**Brief:** Below, find the line containing "(429, 238) = (249, 223): black" and the line containing "camera: 50 degrees left, 0 degrees up"; reproduce exactly those two and every line between them, omitting pictures.

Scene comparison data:
::::

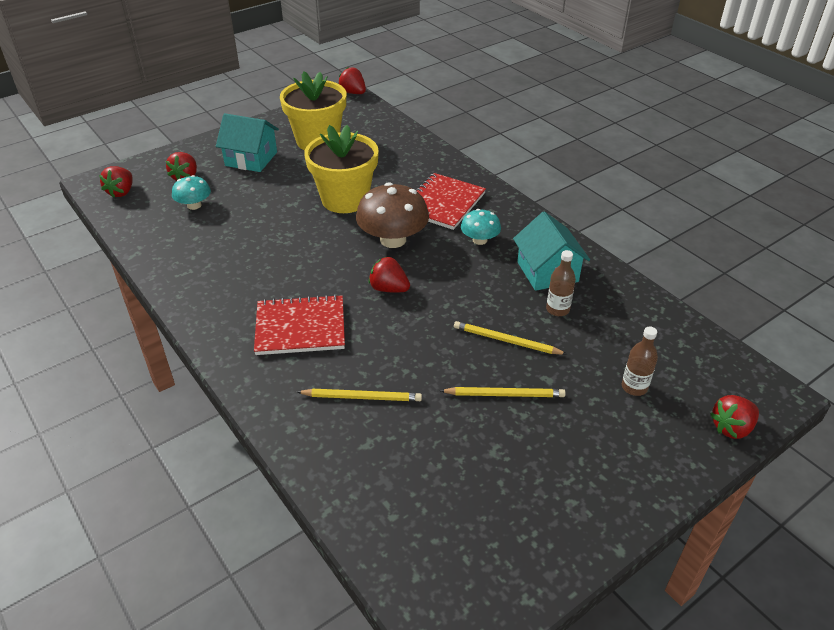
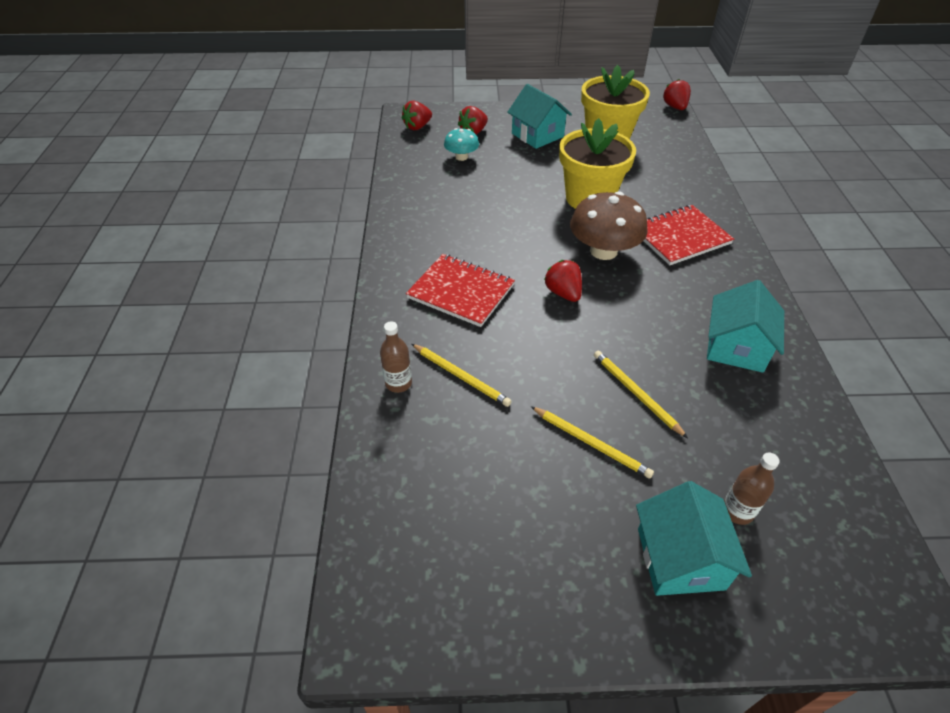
camera: 35 degrees right, 5 degrees up
(479, 240) = (688, 286): turquoise mushroom -> none
(557, 309) = (716, 389): brown bottle -> brown bottle (398, 383)
(624, 439) = (680, 558): none -> turquoise house
(731, 428) = (823, 622): red strawberry -> none

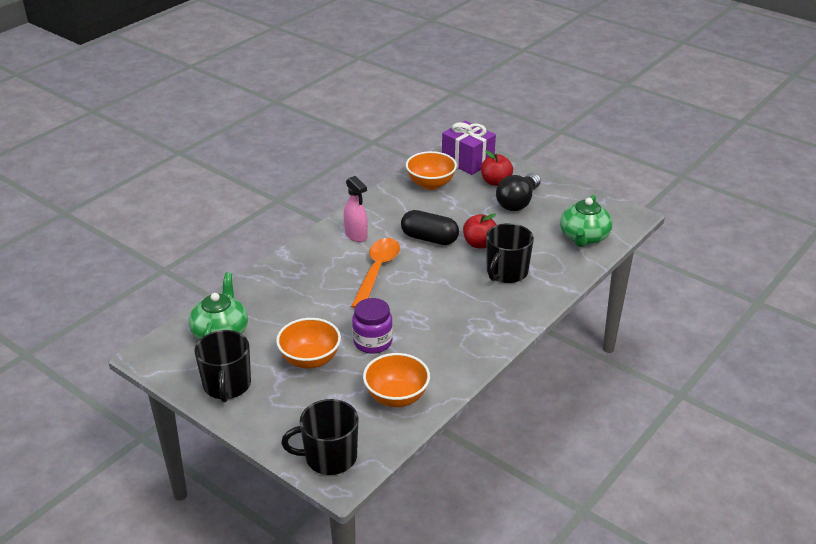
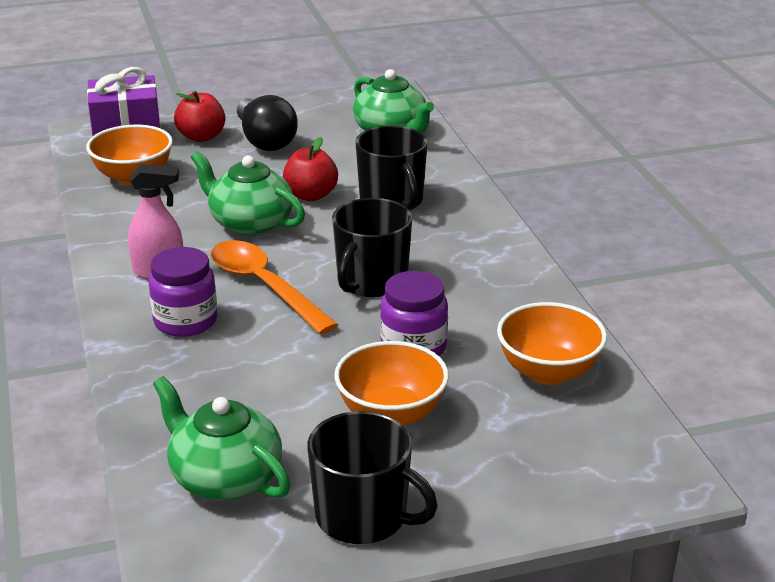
camera: 55 degrees left, 5 degrees down
(324, 263) = (185, 321): none -> purple jar
(329, 457) = (620, 475): black mug -> black mug (371, 281)
(429, 238) = (249, 223): black capsule -> green teapot

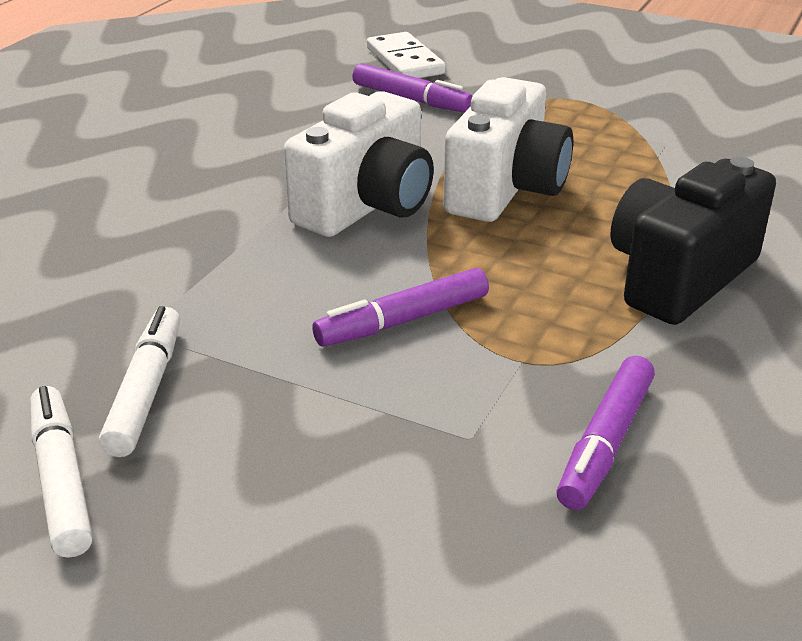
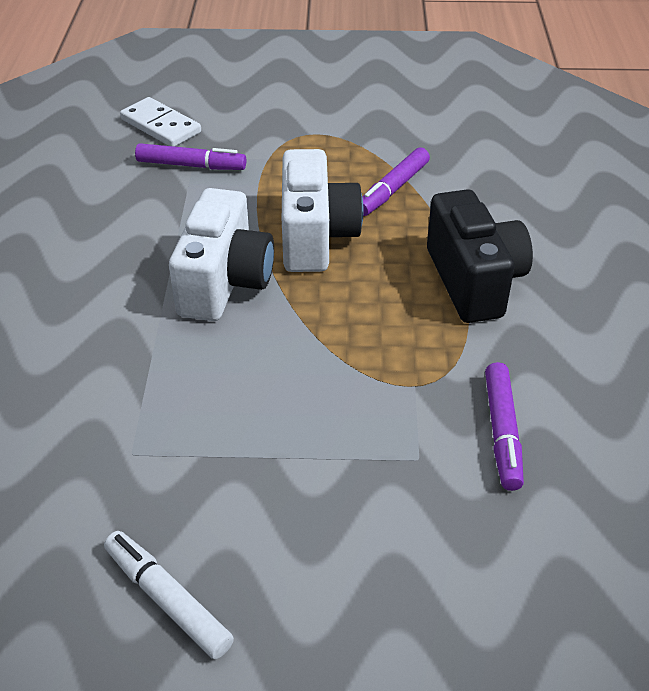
camera: 25 degrees left, 10 degrees up
(145, 391) = (174, 504): white marker -> none
(403, 321) = (317, 378): purple marker -> purple marker (393, 189)
(679, 277) = (473, 281): black camera -> black camera turned 150 degrees clockwise

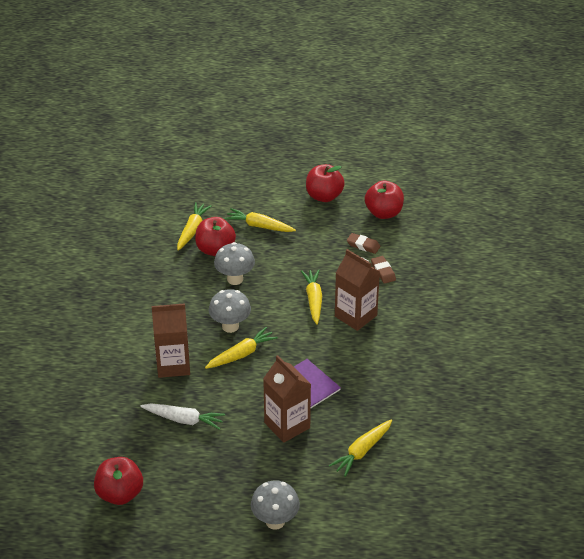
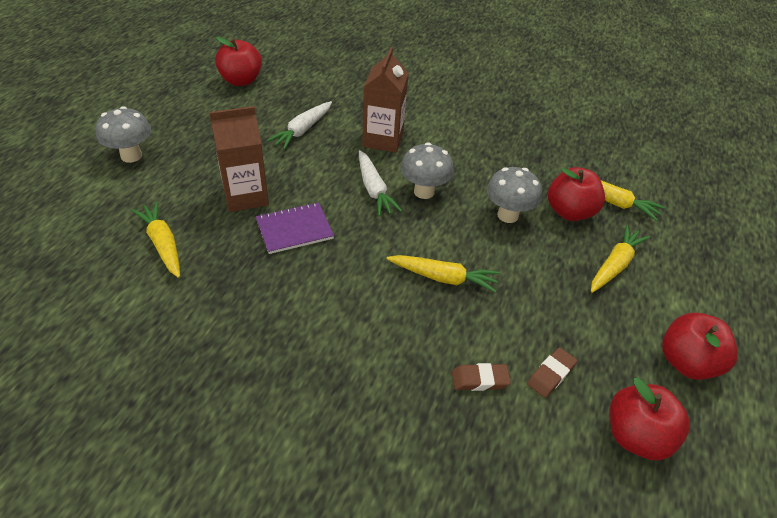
camera: 105 degrees right, 5 degrees up
(241, 354) = (374, 189): yellow carrot -> white carrot
(355, 316) = (394, 313): brown carton -> none

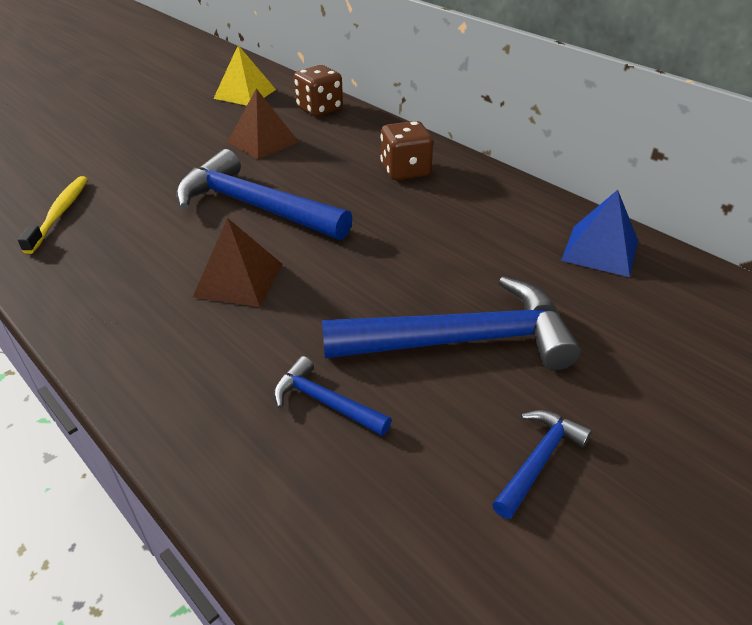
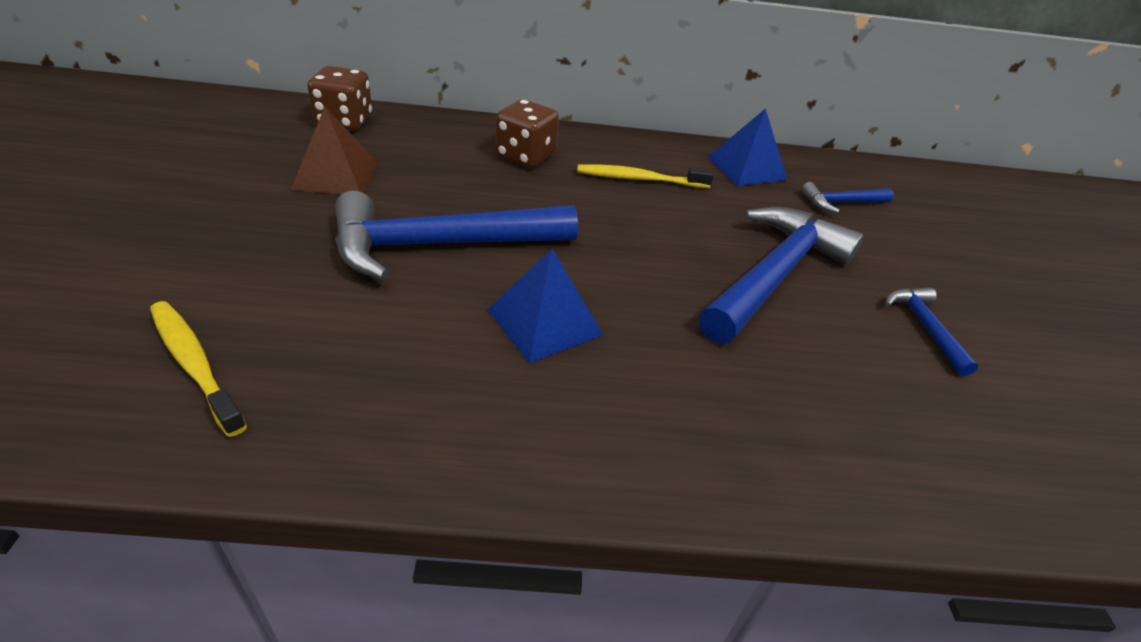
camera: 50 degrees left, 0 degrees up
(239, 280) = (544, 322): brown pyramid -> blue pyramid
(245, 94) = (219, 128): yellow pyramid -> none
(325, 402) = (774, 378): blue hammer -> blue hammer (841, 203)
(471, 220) = (639, 179): none -> yellow toothbrush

::::

**Solved problem:**
(429, 238) = (249, 223): black capsule -> green teapot

camera: 25 degrees left, 10 degrees up
(145, 391) = (174, 504): white marker -> none
(403, 321) = (317, 378): purple marker -> purple marker (393, 189)
(679, 277) = (473, 281): black camera -> black camera turned 150 degrees clockwise

camera: 105 degrees right, 5 degrees up
(241, 354) = (374, 189): yellow carrot -> white carrot
(355, 316) = (394, 313): brown carton -> none

camera: 50 degrees left, 0 degrees up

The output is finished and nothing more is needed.